* _Work instruction_
A word-for-word transcript of the closing lines is required: from the one with "(568, 182) = (611, 338): green" through the final line of the data.

* _Records shown_

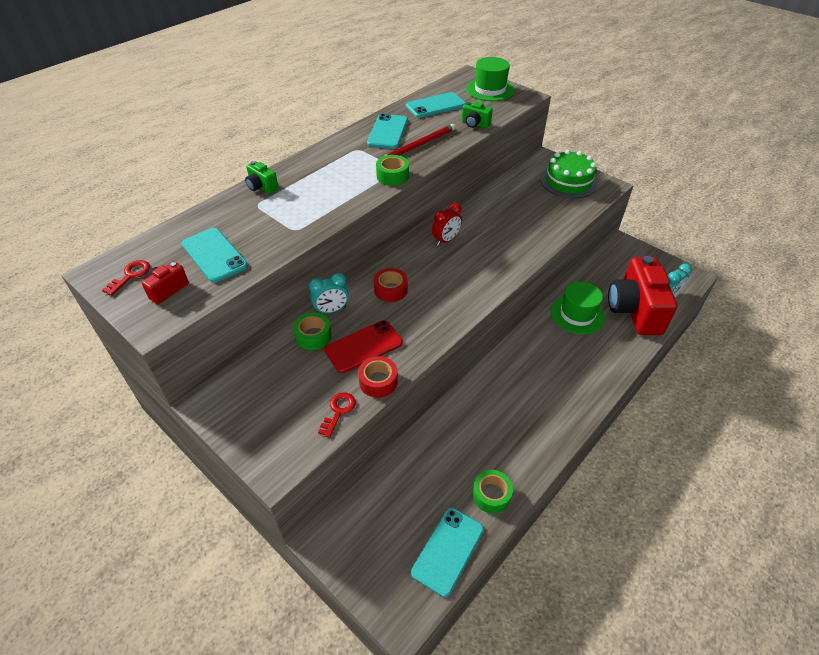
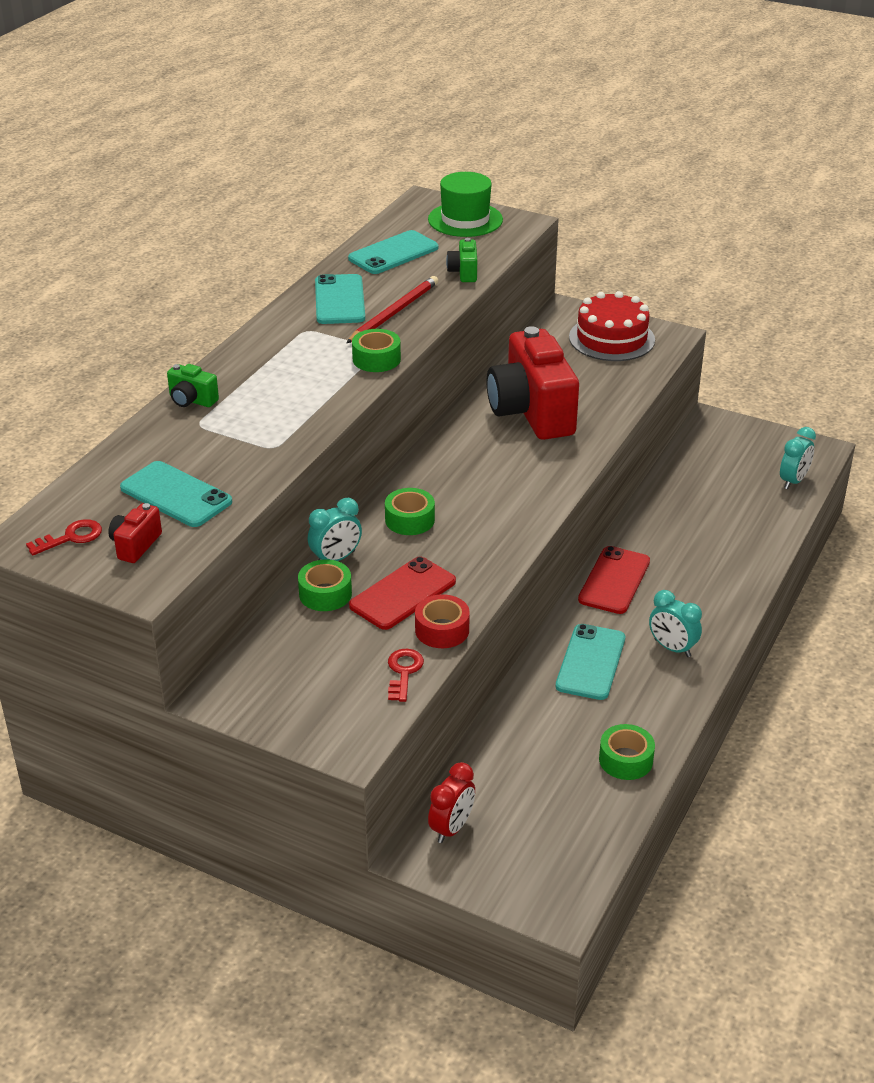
camera: 15 degrees left, 10 degrees down
(131, 275) = (71, 537): red key -> red key turned 45 degrees clockwise
(390, 290) = (409, 520): red tape -> green tape
(446, 240) = (462, 444): red clock -> red clock (451, 828)
(448, 551) = (590, 830): turquoise phone -> turquoise phone (590, 662)
(475, 124) = (463, 272): green camera -> green camera turned 75 degrees clockwise
(526, 348) = (614, 580): none -> red phone
(550, 409) = (672, 648): none -> turquoise clock
(568, 182) = (611, 338): green cake -> red cake
(577, 314) = (672, 525): green hat -> none
(634, 311) = (750, 507): red camera -> red camera (531, 412)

* _Exercise output_
(568, 182) = (611, 338): green cake -> red cake
(577, 314) = (672, 525): green hat -> none
(634, 311) = (750, 507): red camera -> red camera (531, 412)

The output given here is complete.